Produce a word-for-word restatement of the lines from the line with "swapped,LeafGreenSandTimer,[556 170 644" to the end of the listing below, inclusive.
--- Dataset content Enclosed Below ---
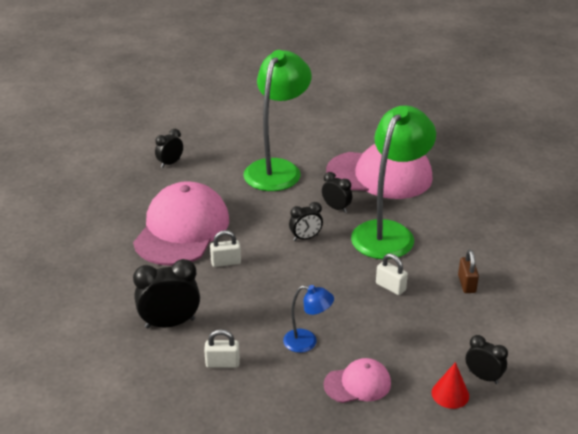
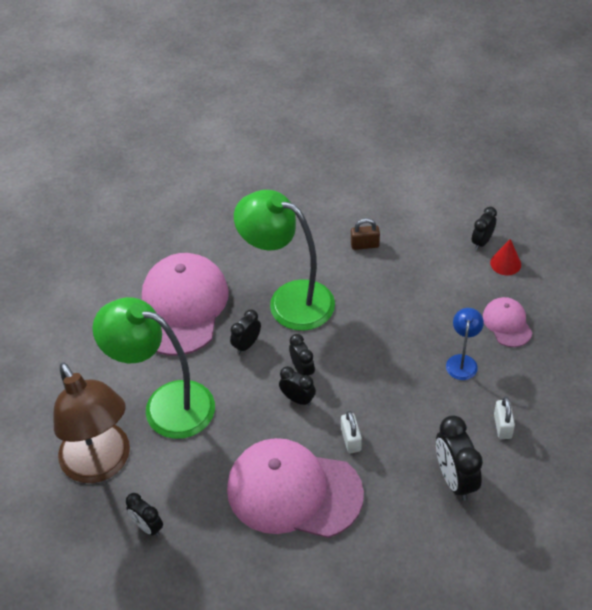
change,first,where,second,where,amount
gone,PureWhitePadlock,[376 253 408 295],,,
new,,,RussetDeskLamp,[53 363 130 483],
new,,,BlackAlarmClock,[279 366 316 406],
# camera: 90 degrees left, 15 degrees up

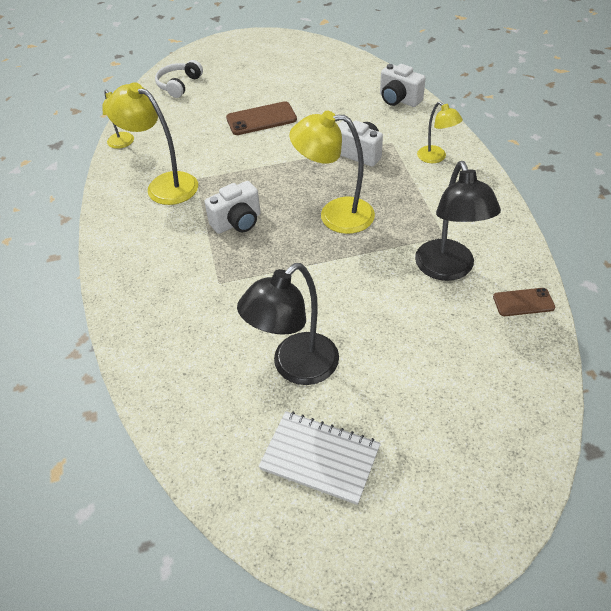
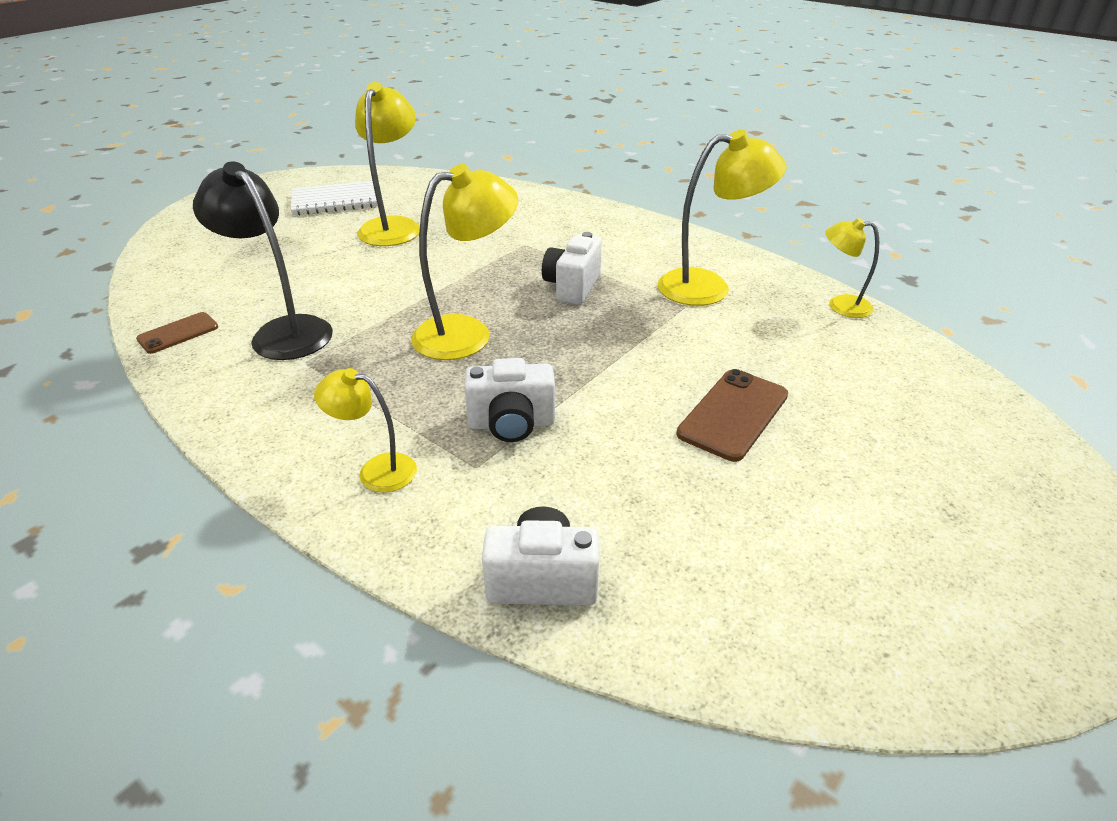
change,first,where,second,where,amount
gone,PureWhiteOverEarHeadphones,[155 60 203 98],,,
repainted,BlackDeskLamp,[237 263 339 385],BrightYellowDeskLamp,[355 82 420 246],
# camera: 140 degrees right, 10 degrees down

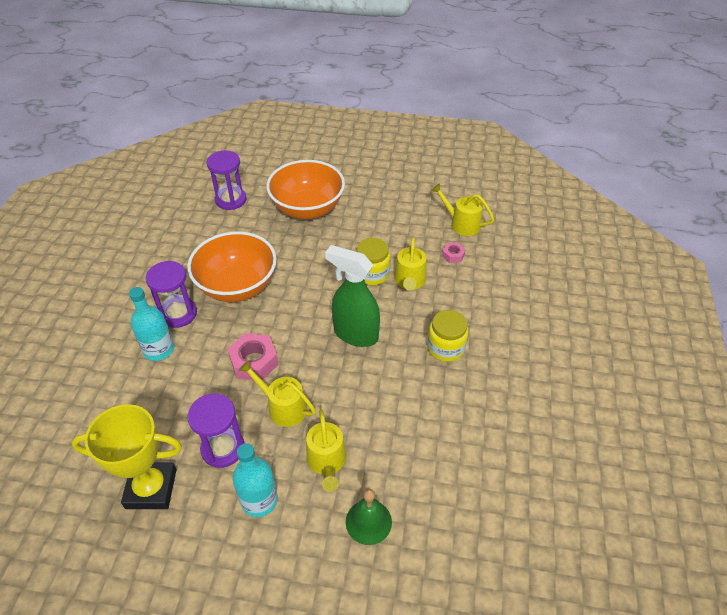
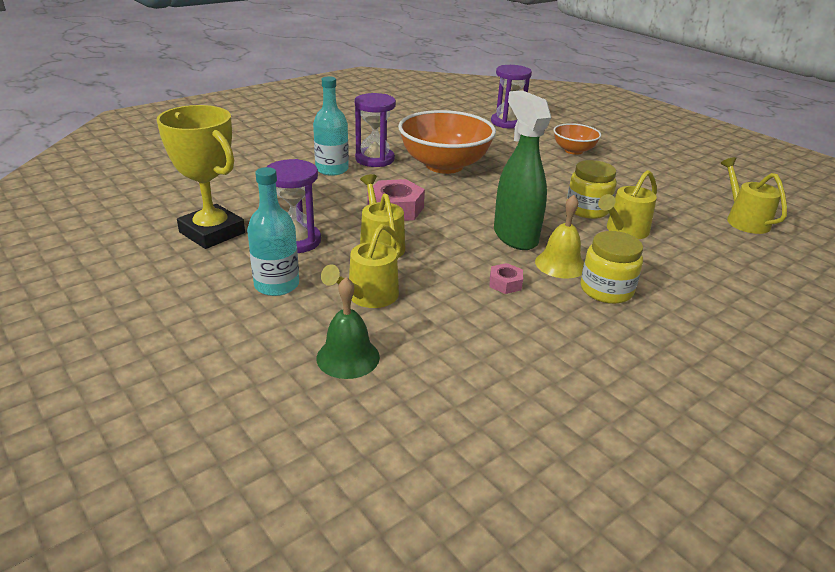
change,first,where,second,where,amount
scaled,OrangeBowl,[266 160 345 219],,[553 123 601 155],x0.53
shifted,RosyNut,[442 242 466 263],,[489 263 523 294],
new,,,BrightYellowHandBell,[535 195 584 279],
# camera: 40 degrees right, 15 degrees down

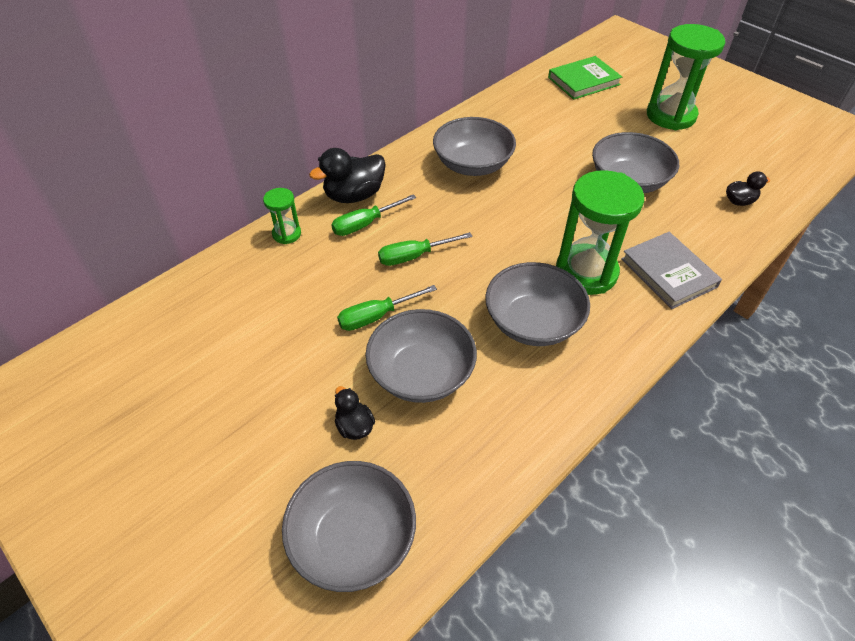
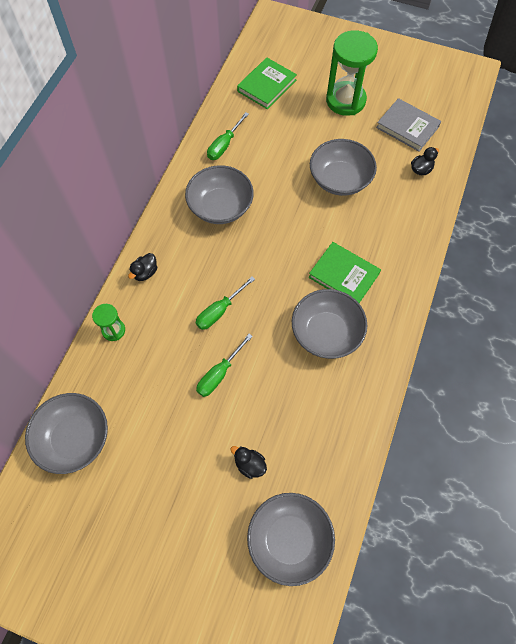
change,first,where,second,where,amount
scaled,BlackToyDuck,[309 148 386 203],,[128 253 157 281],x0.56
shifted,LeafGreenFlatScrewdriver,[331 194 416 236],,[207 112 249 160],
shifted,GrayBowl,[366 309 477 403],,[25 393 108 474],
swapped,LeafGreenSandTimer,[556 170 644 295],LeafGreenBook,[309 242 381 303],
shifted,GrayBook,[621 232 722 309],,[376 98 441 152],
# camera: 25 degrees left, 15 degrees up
--- End of Enclosed Dataset content ---
Response:
swapped,LeafGreenSandTimer,[556 170 644 295],LeafGreenBook,[309 242 381 303],
shifted,GrayBook,[621 232 722 309],,[376 98 441 152],
# camera: 25 degrees left, 15 degrees up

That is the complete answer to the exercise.